Please transcribe exactly the lines from the line holding "MATRIX2 pin CS: D12 -> D25" through the end of the data below, and skip any pictures.

-*-*-

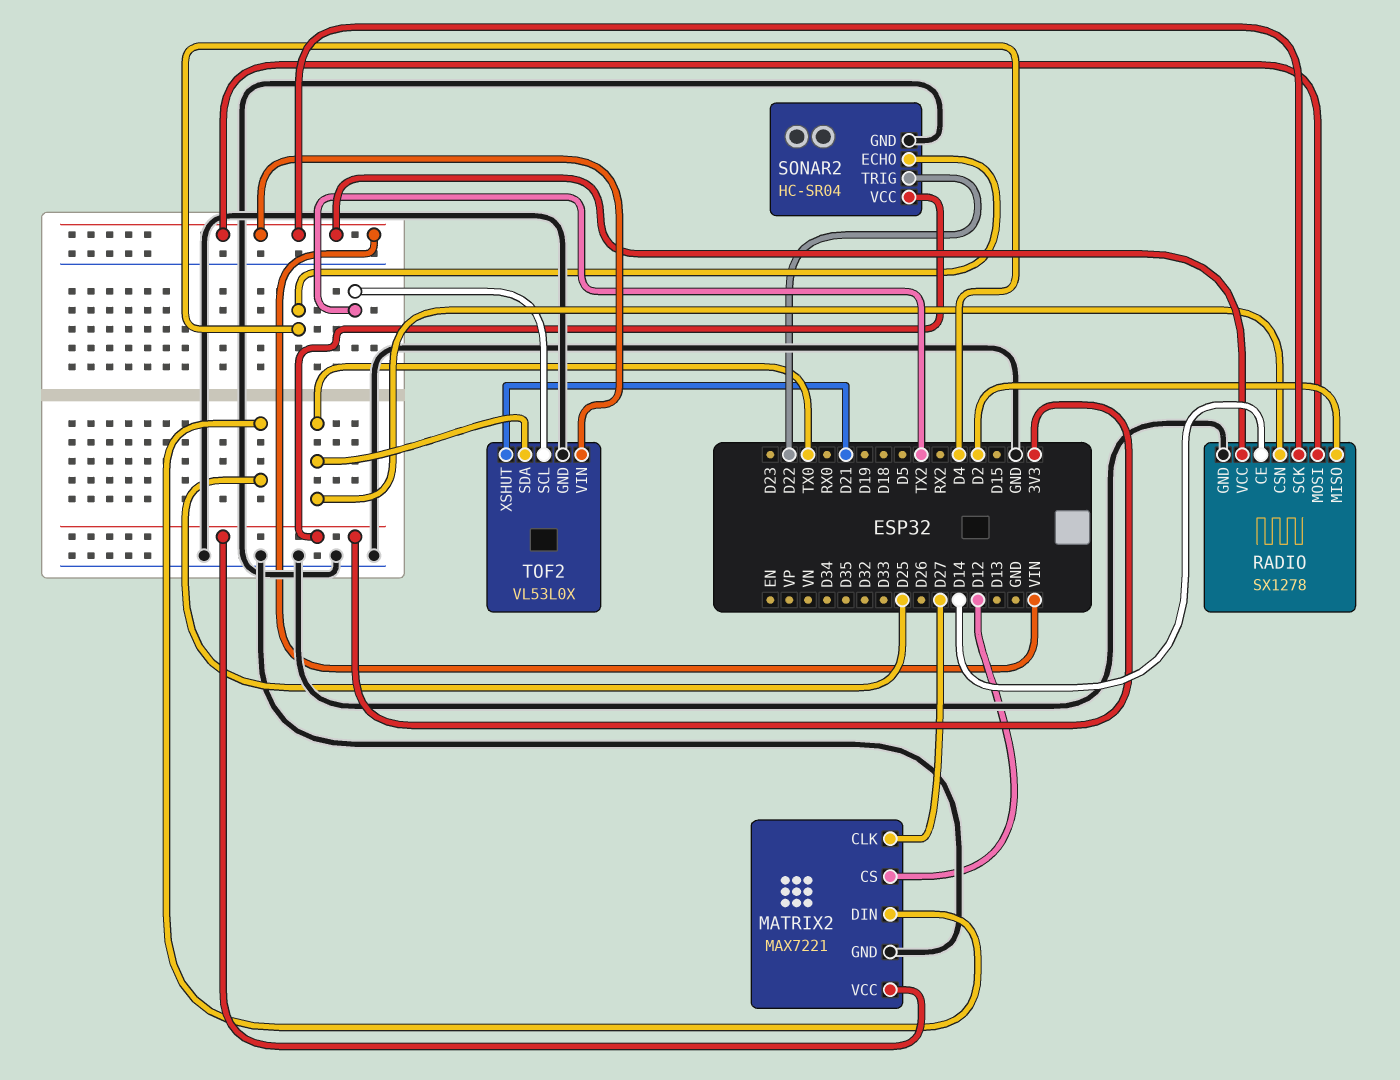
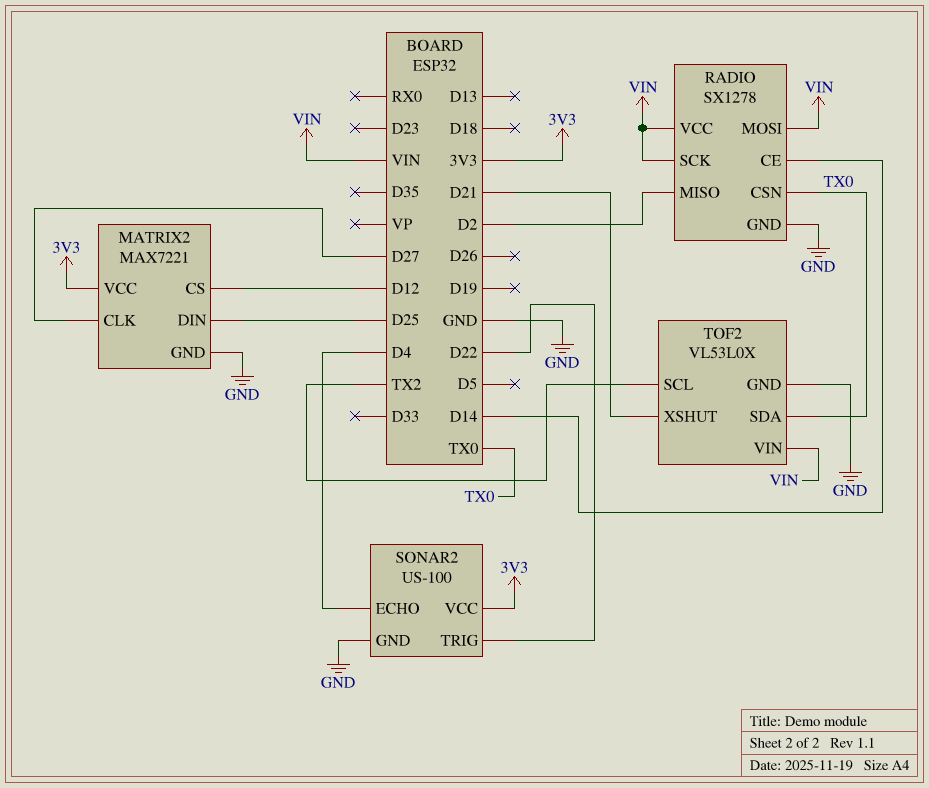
SONAR2: HC-SR04 -> US-100

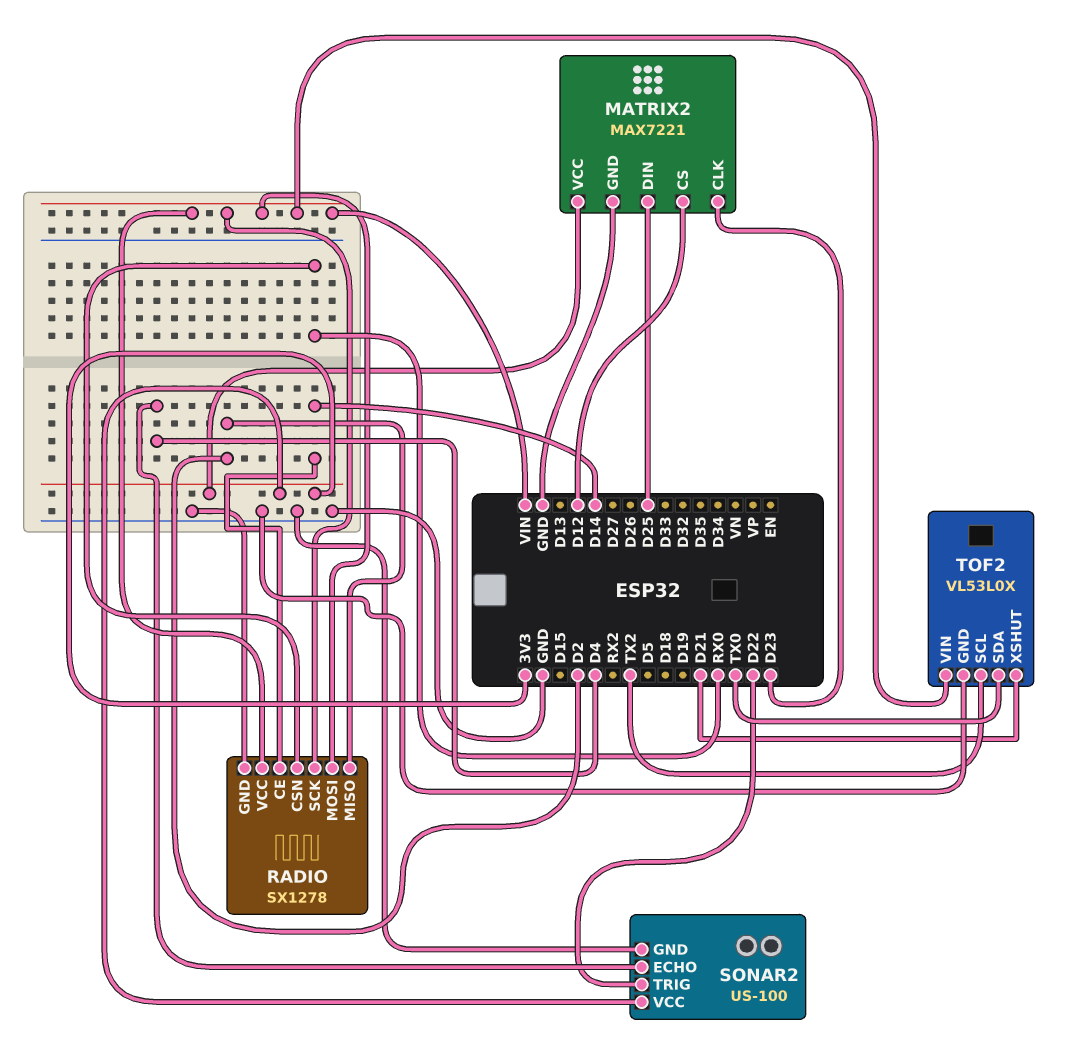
MATRIX2 pin CLK: D27 -> D23
RADIO pin CSN: TX0 -> RX0

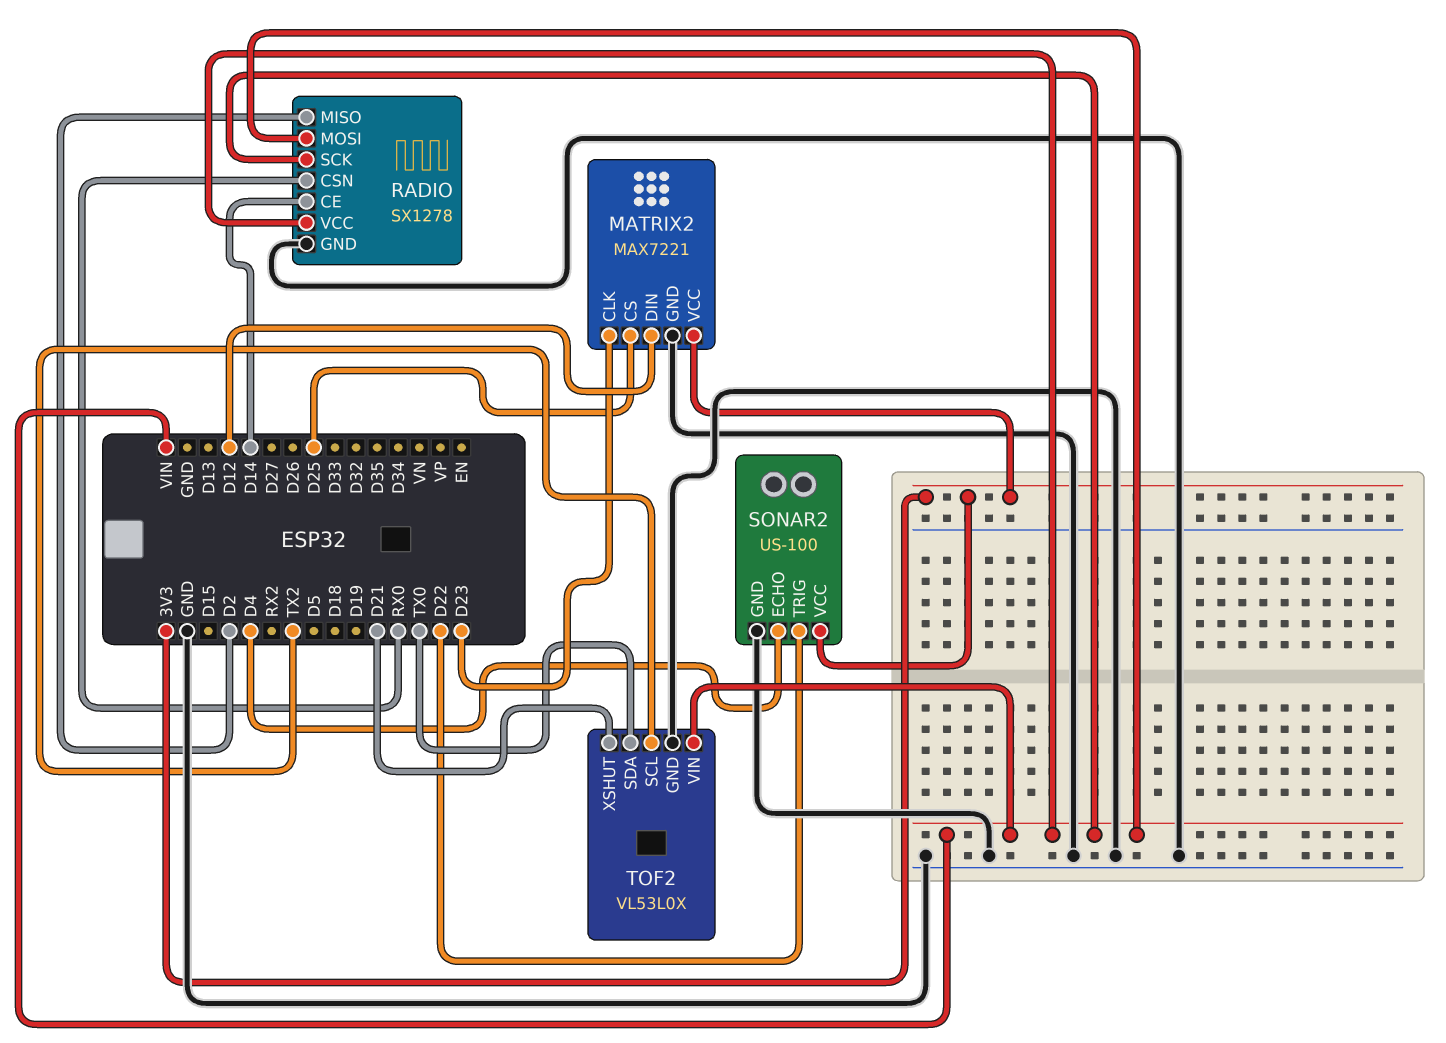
MATRIX2 pin CS: D12 -> D25
MATRIX2 pin DIN: D25 -> D12

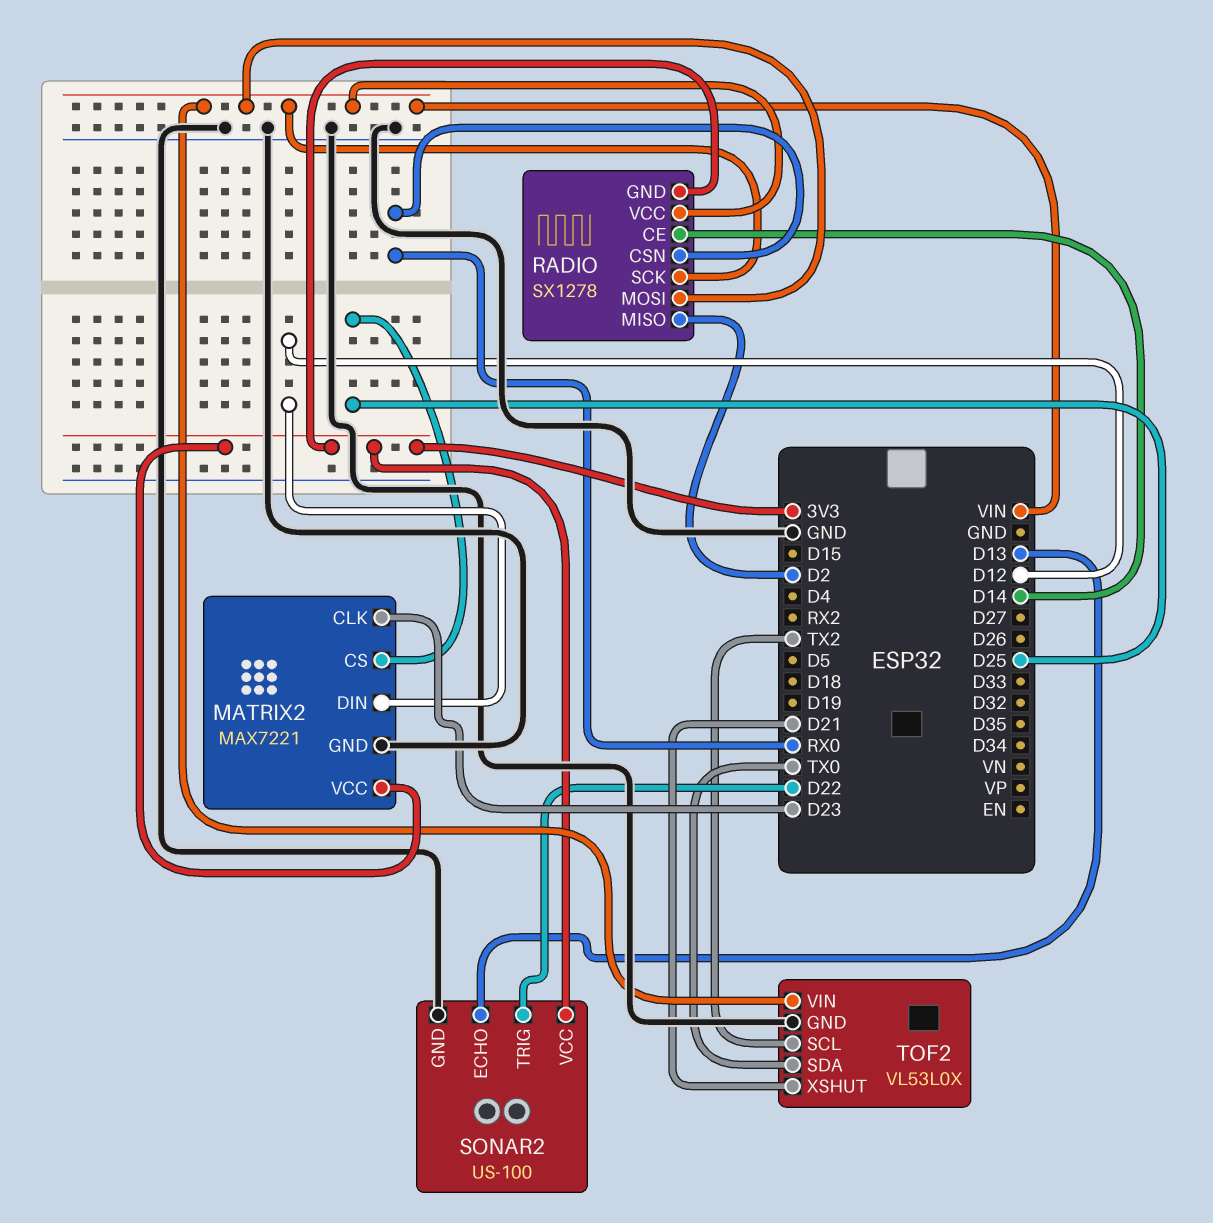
RADIO pin GND: GND -> 3V3
SONAR2 pin ECHO: D4 -> D13

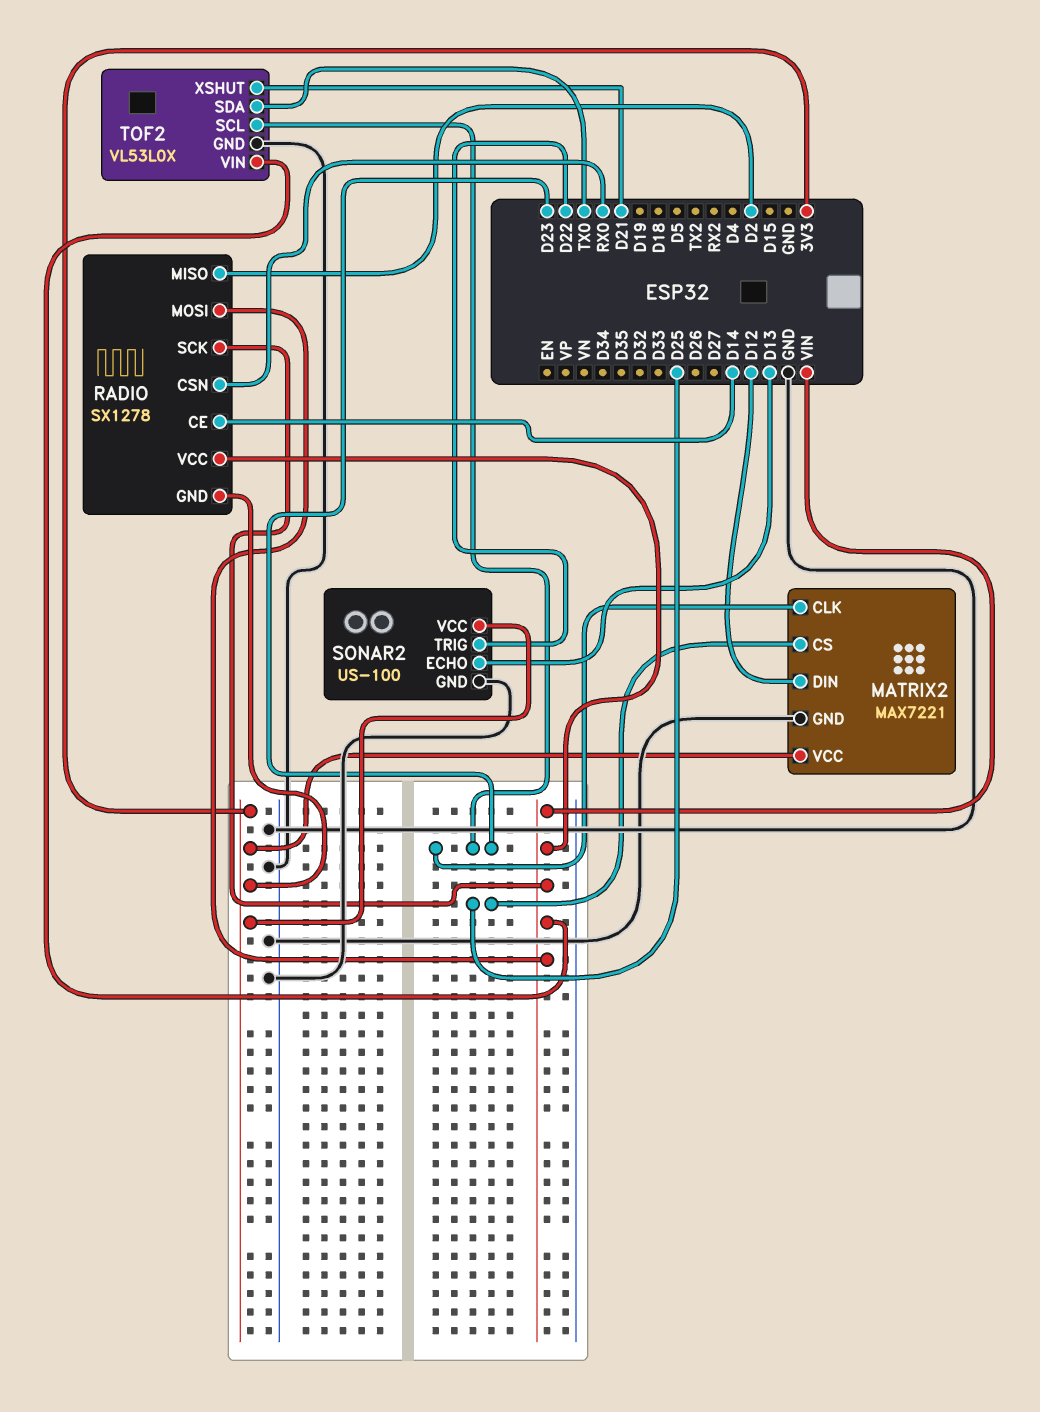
TOF2 pin SCL: TX2 -> D23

-*-*-

[Response for this exercise]:
MATRIX2 pin CS: D12 -> D25
MATRIX2 pin DIN: D25 -> D12

RADIO pin GND: GND -> 3V3
SONAR2 pin ECHO: D4 -> D13

TOF2 pin SCL: TX2 -> D23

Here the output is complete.